From the line that contains "pink rectangle: (120, 217)" through the last line of the data, copy everything exactly and nothing else, omitting the pictures.

......

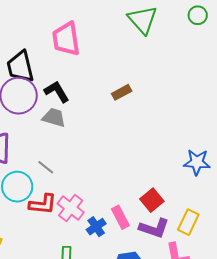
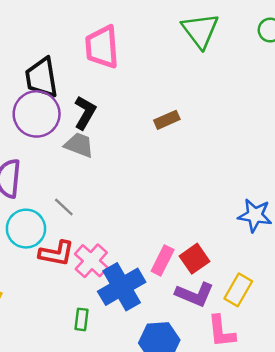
black L-shape: (57, 92) -> (85, 113), turned 56
pink rectangle: (120, 217) -> (163, 260), moved, turned 50
blue cross: (96, 227) -> (122, 287), size x1.8

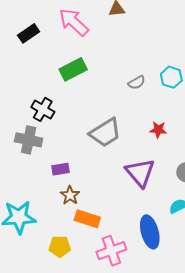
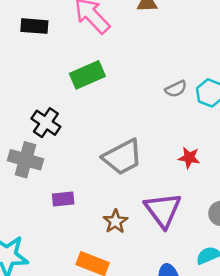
black rectangle: (29, 33) -> (34, 26), turned 35
gray semicircle: (137, 83) -> (176, 89), moved
brown star: (70, 195) -> (115, 221), moved

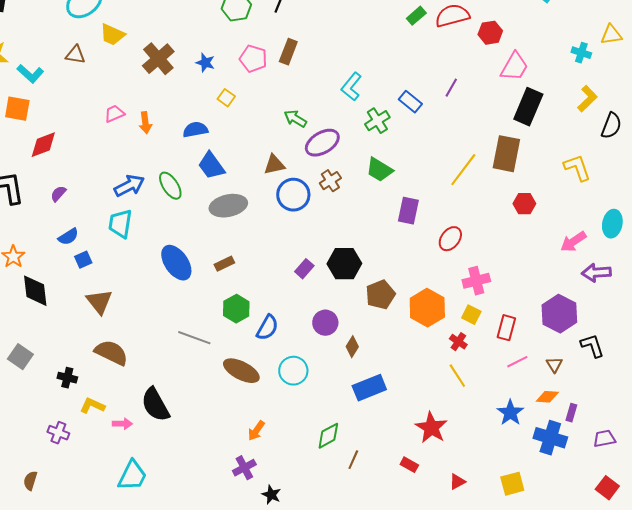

......

- SOLUTION TO THE PROBLEM -
pink rectangle: (120, 217) -> (163, 260), moved, turned 50
blue cross: (96, 227) -> (122, 287), size x1.8

black rectangle: (29, 33) -> (34, 26), turned 35
gray semicircle: (137, 83) -> (176, 89), moved
brown star: (70, 195) -> (115, 221), moved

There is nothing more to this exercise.